Work item: Search the entries below for "slope". Report each line where it occurs.

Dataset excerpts
◆ ◆ ◆ ◆ ◆

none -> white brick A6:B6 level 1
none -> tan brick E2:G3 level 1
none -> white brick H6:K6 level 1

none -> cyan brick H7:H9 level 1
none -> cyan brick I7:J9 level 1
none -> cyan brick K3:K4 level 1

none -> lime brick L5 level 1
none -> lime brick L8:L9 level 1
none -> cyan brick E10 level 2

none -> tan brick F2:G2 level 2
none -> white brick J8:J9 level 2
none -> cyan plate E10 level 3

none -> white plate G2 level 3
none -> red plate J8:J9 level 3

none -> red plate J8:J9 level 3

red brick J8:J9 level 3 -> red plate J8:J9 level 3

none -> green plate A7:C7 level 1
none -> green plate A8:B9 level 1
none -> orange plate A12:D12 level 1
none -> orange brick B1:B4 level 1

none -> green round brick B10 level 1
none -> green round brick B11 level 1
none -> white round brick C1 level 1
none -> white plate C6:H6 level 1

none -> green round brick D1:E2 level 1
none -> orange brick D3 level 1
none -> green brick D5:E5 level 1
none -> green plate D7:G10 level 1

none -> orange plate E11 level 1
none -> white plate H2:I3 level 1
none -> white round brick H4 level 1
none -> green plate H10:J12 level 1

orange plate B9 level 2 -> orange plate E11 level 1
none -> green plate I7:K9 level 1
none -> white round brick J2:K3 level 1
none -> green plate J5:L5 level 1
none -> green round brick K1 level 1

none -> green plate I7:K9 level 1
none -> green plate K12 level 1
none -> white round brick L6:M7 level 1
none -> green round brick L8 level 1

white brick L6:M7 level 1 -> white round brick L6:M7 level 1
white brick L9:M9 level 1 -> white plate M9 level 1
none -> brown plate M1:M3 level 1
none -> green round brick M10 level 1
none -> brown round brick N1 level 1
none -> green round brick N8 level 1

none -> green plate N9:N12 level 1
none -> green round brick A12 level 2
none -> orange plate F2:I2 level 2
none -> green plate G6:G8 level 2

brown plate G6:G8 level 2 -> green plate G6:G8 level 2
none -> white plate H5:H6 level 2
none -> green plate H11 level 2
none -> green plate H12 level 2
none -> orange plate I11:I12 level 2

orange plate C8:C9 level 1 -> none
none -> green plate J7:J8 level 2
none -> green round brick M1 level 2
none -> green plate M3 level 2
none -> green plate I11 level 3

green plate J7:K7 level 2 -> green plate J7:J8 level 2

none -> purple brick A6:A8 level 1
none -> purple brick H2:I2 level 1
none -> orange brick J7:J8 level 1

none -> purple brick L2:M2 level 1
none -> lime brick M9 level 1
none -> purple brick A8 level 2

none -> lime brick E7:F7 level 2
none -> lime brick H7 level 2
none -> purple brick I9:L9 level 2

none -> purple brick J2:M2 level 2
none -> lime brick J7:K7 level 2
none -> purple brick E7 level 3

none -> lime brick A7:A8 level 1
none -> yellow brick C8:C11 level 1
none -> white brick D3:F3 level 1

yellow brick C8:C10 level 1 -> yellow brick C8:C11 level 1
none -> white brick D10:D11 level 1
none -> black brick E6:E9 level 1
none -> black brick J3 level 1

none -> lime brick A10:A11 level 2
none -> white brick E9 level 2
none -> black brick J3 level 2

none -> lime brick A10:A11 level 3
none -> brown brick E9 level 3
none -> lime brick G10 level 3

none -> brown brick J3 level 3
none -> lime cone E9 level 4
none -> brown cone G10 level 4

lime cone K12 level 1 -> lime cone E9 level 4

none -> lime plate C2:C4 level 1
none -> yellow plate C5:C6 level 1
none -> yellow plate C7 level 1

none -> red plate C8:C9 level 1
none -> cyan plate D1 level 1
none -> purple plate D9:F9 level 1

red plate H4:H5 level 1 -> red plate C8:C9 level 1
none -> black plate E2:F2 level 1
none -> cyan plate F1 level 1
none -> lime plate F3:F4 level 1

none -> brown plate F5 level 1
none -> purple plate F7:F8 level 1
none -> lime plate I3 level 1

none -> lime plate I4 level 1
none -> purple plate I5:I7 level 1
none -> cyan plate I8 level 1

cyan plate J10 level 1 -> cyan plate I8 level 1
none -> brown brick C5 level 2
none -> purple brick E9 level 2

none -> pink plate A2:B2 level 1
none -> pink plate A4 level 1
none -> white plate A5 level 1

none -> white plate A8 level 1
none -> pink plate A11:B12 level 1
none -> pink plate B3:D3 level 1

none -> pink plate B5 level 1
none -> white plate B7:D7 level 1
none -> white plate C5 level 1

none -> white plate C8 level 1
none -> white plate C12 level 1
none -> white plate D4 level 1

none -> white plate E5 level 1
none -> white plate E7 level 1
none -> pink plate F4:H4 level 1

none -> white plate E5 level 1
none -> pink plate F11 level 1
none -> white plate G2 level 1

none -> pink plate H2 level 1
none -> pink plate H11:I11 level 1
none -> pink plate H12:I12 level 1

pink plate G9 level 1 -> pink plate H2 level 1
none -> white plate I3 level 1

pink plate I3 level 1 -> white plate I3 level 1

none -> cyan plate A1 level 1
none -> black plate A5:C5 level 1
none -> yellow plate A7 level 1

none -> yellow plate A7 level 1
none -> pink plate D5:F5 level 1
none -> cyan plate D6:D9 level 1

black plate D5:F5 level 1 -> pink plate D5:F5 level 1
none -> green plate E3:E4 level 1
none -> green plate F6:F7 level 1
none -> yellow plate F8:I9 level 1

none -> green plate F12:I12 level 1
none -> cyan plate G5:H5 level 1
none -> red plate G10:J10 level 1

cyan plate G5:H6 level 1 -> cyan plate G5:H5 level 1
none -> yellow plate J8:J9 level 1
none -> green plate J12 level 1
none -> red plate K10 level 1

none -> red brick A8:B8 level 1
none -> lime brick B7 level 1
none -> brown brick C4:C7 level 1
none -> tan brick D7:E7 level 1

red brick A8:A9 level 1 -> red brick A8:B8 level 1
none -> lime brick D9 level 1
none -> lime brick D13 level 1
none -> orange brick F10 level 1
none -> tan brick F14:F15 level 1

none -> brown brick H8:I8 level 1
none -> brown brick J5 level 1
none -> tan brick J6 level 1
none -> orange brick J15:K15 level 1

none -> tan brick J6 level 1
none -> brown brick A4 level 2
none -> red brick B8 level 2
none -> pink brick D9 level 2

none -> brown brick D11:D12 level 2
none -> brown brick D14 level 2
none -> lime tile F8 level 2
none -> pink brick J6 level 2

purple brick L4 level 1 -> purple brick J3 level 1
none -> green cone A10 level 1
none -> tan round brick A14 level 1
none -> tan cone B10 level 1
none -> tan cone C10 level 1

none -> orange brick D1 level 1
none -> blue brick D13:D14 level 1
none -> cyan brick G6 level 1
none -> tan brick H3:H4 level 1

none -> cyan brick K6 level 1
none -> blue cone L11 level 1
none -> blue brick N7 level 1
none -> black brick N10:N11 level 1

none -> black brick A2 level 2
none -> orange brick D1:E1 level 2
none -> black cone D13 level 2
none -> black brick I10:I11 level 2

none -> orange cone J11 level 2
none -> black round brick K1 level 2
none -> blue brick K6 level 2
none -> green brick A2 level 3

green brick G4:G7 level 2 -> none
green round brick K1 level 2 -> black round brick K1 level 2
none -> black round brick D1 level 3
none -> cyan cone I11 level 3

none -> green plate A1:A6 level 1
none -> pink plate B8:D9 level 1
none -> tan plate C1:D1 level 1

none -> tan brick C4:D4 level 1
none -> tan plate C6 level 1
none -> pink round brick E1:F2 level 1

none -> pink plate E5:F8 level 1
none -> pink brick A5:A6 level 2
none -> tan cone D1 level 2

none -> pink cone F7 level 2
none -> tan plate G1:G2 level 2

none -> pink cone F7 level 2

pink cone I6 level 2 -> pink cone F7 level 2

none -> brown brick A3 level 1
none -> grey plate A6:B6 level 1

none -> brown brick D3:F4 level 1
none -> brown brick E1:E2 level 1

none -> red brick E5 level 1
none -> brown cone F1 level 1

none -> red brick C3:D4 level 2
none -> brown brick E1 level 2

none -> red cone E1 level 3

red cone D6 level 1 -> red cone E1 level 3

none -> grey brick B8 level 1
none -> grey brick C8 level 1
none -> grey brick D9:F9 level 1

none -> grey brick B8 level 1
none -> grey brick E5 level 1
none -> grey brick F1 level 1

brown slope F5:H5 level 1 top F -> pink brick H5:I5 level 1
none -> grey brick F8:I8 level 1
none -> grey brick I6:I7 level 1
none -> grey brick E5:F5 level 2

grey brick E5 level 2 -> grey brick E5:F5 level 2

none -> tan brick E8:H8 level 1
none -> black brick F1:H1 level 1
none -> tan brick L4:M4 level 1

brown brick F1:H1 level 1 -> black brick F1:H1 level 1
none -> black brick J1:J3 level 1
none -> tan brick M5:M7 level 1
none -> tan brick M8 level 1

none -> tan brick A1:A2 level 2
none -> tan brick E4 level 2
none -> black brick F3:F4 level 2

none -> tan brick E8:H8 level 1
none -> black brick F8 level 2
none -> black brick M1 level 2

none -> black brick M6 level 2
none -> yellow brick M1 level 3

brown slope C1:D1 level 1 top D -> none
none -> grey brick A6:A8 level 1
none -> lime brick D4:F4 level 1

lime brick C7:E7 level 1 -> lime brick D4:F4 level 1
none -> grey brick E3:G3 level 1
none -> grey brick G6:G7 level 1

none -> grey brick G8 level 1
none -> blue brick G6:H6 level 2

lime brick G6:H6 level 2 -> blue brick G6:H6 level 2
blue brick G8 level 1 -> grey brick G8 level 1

◆ ◆ ◆ ◆ ◆

Task response:
brown slope F5:H5 level 1 top F -> pink brick H5:I5 level 1
brown slope C1:D1 level 1 top D -> none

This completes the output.